Try it
Down to the last line, set the entries down again exactly.

Object correspondence data:
*-*-*

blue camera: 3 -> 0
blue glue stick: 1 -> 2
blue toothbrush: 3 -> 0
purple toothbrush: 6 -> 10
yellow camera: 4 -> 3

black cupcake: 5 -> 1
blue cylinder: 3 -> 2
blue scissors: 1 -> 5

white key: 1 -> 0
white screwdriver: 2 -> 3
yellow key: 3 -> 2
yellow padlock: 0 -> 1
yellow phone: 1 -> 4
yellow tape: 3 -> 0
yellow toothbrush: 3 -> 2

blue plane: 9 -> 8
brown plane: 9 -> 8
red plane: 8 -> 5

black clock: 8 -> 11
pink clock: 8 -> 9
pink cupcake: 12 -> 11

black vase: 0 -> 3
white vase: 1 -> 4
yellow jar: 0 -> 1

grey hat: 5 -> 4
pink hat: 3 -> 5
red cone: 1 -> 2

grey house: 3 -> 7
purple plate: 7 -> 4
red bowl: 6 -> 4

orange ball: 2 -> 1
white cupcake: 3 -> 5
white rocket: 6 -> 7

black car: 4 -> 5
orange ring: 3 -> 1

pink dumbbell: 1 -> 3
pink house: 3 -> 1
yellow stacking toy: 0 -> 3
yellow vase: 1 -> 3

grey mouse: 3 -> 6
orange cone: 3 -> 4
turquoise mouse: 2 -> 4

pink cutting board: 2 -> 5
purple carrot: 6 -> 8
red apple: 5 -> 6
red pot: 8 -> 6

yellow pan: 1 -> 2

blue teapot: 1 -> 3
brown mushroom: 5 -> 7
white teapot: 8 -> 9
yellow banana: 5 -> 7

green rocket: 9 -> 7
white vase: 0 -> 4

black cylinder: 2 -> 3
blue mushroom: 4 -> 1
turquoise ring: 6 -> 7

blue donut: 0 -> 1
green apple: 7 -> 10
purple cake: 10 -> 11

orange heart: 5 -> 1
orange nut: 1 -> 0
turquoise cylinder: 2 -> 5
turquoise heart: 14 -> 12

*-*-*

The answer
blue camera: 3 -> 0
blue glue stick: 1 -> 2
blue toothbrush: 3 -> 0
purple toothbrush: 6 -> 10
yellow camera: 4 -> 3

black cupcake: 5 -> 1
blue cylinder: 3 -> 2
blue scissors: 1 -> 5

white key: 1 -> 0
white screwdriver: 2 -> 3
yellow key: 3 -> 2
yellow padlock: 0 -> 1
yellow phone: 1 -> 4
yellow tape: 3 -> 0
yellow toothbrush: 3 -> 2

blue plane: 9 -> 8
brown plane: 9 -> 8
red plane: 8 -> 5

black clock: 8 -> 11
pink clock: 8 -> 9
pink cupcake: 12 -> 11

black vase: 0 -> 3
white vase: 1 -> 4
yellow jar: 0 -> 1

grey hat: 5 -> 4
pink hat: 3 -> 5
red cone: 1 -> 2

grey house: 3 -> 7
purple plate: 7 -> 4
red bowl: 6 -> 4

orange ball: 2 -> 1
white cupcake: 3 -> 5
white rocket: 6 -> 7

black car: 4 -> 5
orange ring: 3 -> 1

pink dumbbell: 1 -> 3
pink house: 3 -> 1
yellow stacking toy: 0 -> 3
yellow vase: 1 -> 3

grey mouse: 3 -> 6
orange cone: 3 -> 4
turquoise mouse: 2 -> 4

pink cutting board: 2 -> 5
purple carrot: 6 -> 8
red apple: 5 -> 6
red pot: 8 -> 6

yellow pan: 1 -> 2

blue teapot: 1 -> 3
brown mushroom: 5 -> 7
white teapot: 8 -> 9
yellow banana: 5 -> 7

green rocket: 9 -> 7
white vase: 0 -> 4

black cylinder: 2 -> 3
blue mushroom: 4 -> 1
turquoise ring: 6 -> 7

blue donut: 0 -> 1
green apple: 7 -> 10
purple cake: 10 -> 11

orange heart: 5 -> 1
orange nut: 1 -> 0
turquoise cylinder: 2 -> 5
turquoise heart: 14 -> 12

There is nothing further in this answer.